- **WHAT TO DO**
Your output should be the line with "recolor: cadenas [noir]" and all following lines of the data below, through the end, repeated exactly.

(DATA UNDER STUDY)

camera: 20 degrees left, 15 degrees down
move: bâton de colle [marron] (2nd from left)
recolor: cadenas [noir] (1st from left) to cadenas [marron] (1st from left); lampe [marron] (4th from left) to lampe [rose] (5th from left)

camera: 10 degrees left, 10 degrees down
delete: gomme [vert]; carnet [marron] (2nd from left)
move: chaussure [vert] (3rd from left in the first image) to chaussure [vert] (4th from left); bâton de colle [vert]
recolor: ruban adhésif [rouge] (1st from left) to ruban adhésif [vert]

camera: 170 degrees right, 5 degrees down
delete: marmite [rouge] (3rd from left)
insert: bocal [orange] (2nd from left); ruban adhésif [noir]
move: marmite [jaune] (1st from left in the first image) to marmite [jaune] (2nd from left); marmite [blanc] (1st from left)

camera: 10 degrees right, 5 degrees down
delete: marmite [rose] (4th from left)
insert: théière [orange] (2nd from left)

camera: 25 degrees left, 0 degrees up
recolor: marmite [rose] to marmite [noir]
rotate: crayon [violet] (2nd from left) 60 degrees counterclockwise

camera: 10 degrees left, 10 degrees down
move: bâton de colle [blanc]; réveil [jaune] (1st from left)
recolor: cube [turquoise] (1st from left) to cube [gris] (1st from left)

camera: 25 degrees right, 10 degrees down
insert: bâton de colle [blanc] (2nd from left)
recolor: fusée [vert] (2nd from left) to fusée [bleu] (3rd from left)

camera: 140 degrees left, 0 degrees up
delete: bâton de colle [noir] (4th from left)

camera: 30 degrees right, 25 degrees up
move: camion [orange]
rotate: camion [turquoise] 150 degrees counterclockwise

(End DATA UNDER STUDY)

- **PROBLEM SOLUTION**
recolor: cadenas [noir] (1st from left) to cadenas [marron] (1st from left); lampe [marron] (4th from left) to lampe [rose] (5th from left)

camera: 10 degrees left, 10 degrees down
delete: gomme [vert]; carnet [marron] (2nd from left)
move: chaussure [vert] (3rd from left in the first image) to chaussure [vert] (4th from left); bâton de colle [vert]
recolor: ruban adhésif [rouge] (1st from left) to ruban adhésif [vert]

camera: 170 degrees right, 5 degrees down
delete: marmite [rouge] (3rd from left)
insert: bocal [orange] (2nd from left); ruban adhésif [noir]
move: marmite [jaune] (1st from left in the first image) to marmite [jaune] (2nd from left); marmite [blanc] (1st from left)

camera: 10 degrees right, 5 degrees down
delete: marmite [rose] (4th from left)
insert: théière [orange] (2nd from left)

camera: 25 degrees left, 0 degrees up
recolor: marmite [rose] to marmite [noir]
rotate: crayon [violet] (2nd from left) 60 degrees counterclockwise

camera: 10 degrees left, 10 degrees down
move: bâton de colle [blanc]; réveil [jaune] (1st from left)
recolor: cube [turquoise] (1st from left) to cube [gris] (1st from left)

camera: 25 degrees right, 10 degrees down
insert: bâton de colle [blanc] (2nd from left)
recolor: fusée [vert] (2nd from left) to fusée [bleu] (3rd from left)

camera: 140 degrees left, 0 degrees up
delete: bâton de colle [noir] (4th from left)

camera: 30 degrees right, 25 degrees up
move: camion [orange]
rotate: camion [turquoise] 150 degrees counterclockwise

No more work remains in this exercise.